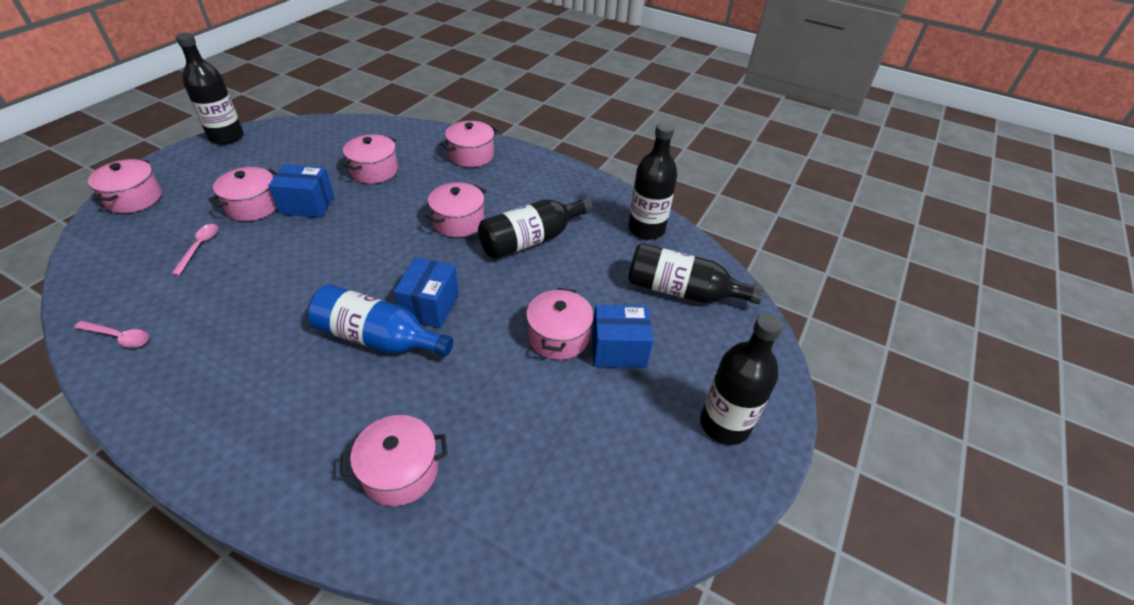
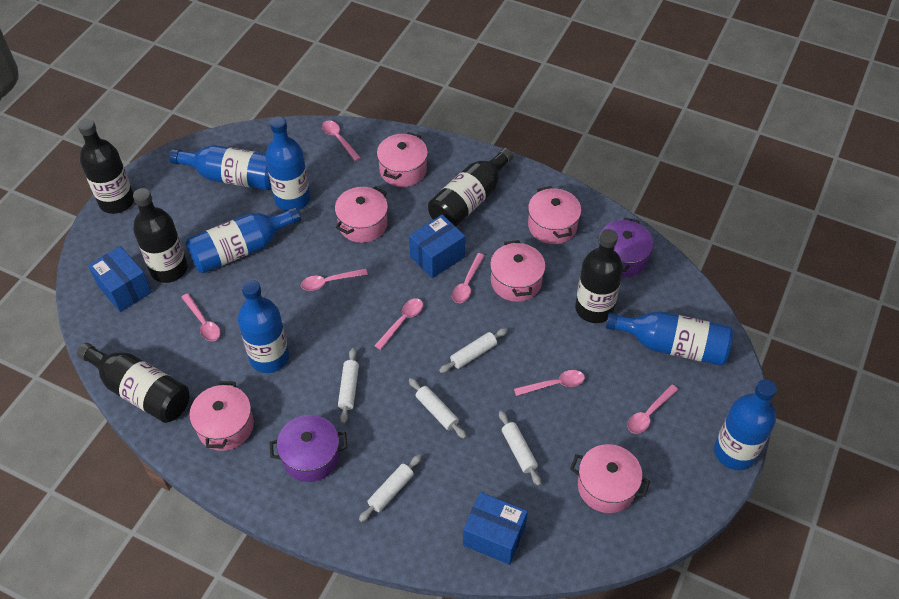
blue bottle: 1 -> 6
pink pot: 7 -> 6
pink spoon: 2 -> 7
purple pot: 0 -> 2
white rolling pin: 0 -> 5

TASK STATEMENT — Since the pictures are not wanted, give the material again exactly without them.

SOLUTION —
blue bottle: 1 -> 6
pink pot: 7 -> 6
pink spoon: 2 -> 7
purple pot: 0 -> 2
white rolling pin: 0 -> 5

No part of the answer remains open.